• [WHAT TO WORK ON] Look through the material below. Return exactly the lines from the one with "C210: 150pF (DGND, VX) -> 1.5nF (DGND, VX)" through the one with "U206: LM741 -> MCP6002", both included.

• [DATA]
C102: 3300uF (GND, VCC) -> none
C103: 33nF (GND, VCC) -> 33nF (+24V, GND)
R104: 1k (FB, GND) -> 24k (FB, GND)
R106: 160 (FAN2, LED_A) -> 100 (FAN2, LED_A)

==

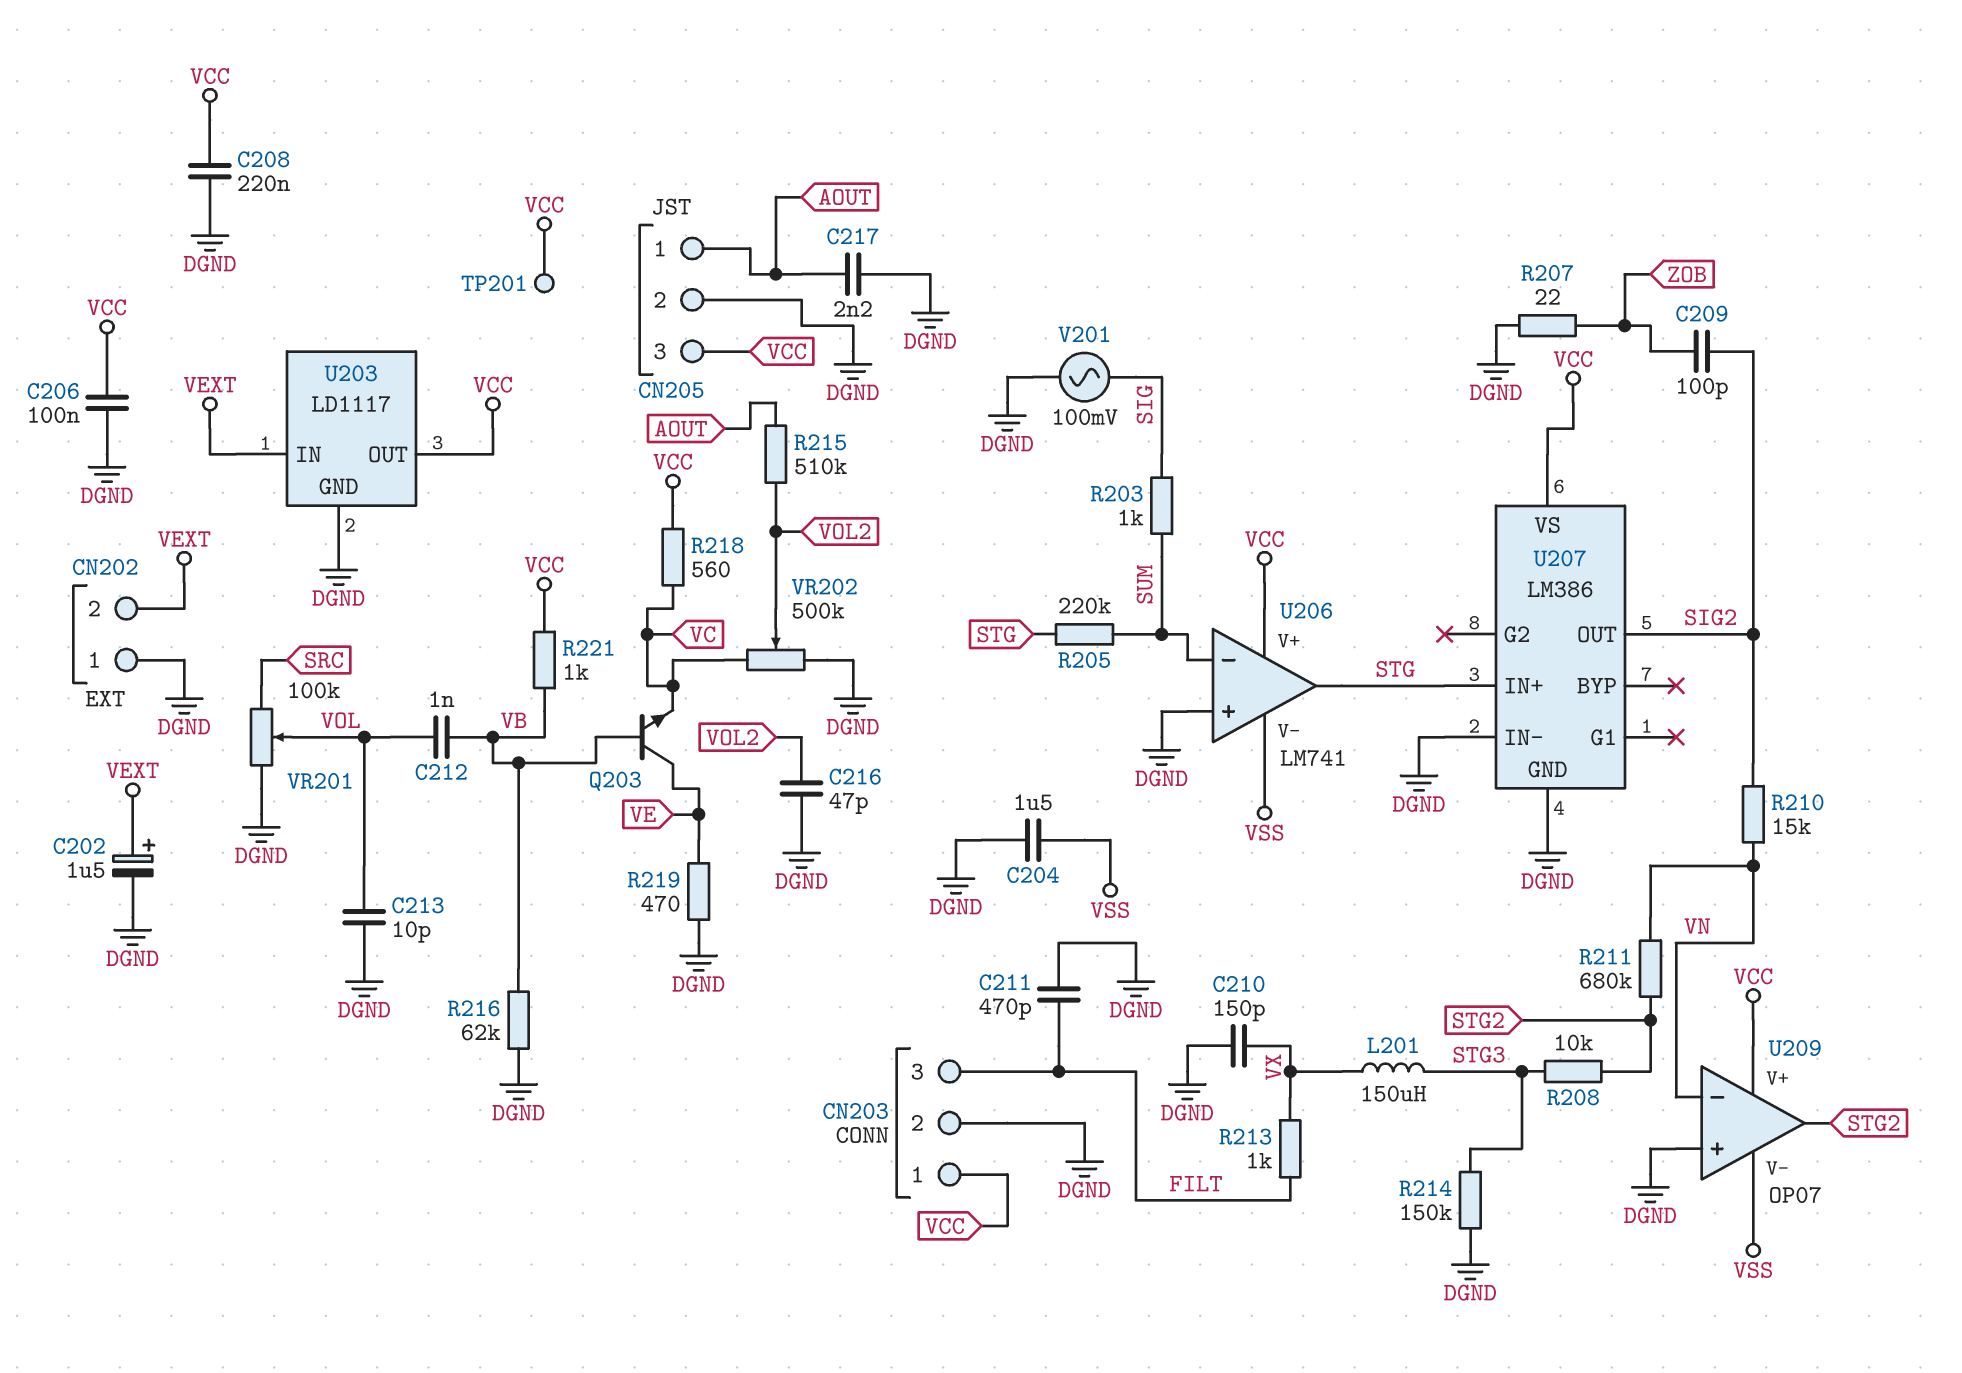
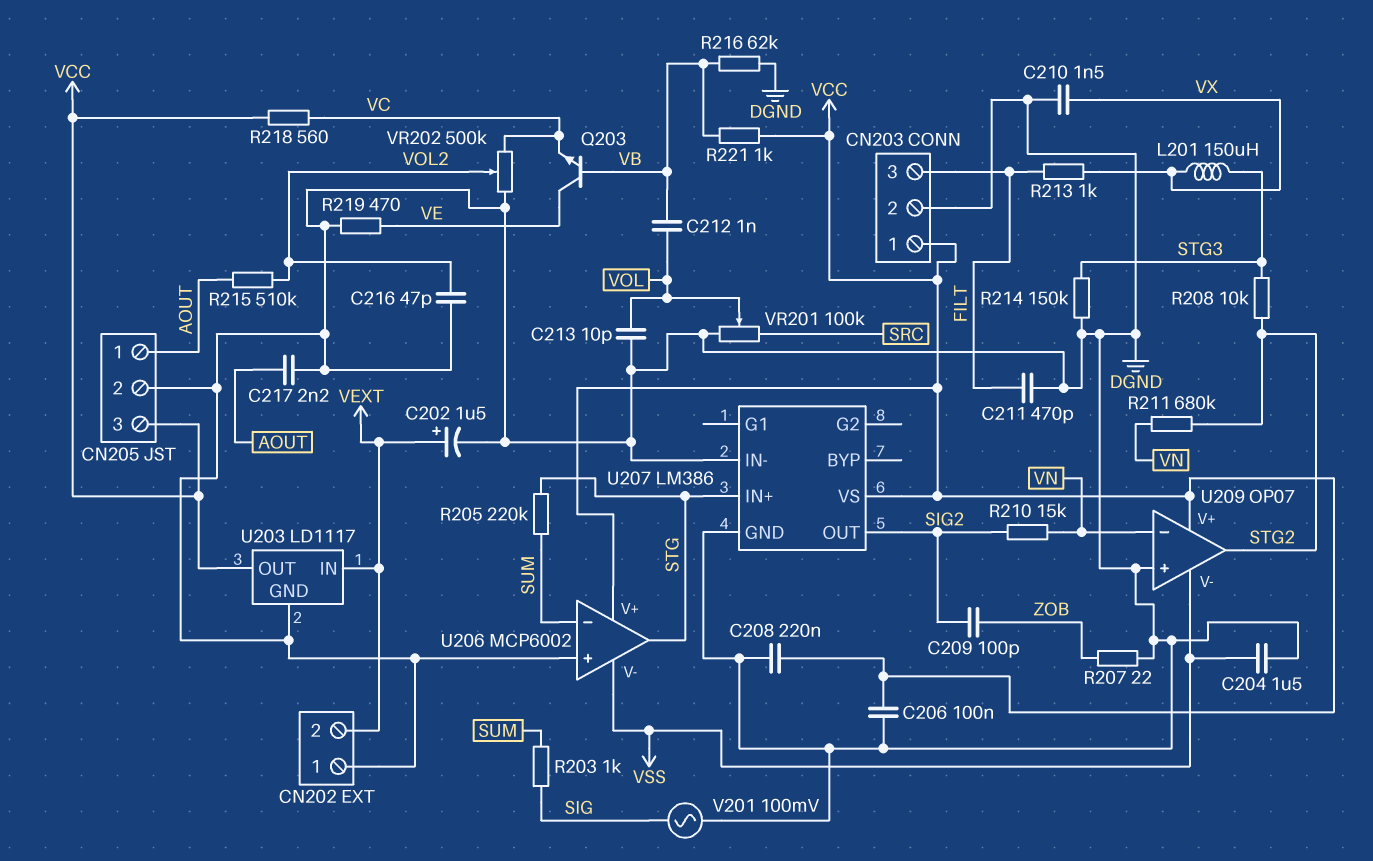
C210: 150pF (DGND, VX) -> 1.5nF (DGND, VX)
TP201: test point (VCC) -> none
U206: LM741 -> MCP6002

• [EXERCISE RESPONSE]
C210: 150pF (DGND, VX) -> 1.5nF (DGND, VX)
TP201: test point (VCC) -> none
U206: LM741 -> MCP6002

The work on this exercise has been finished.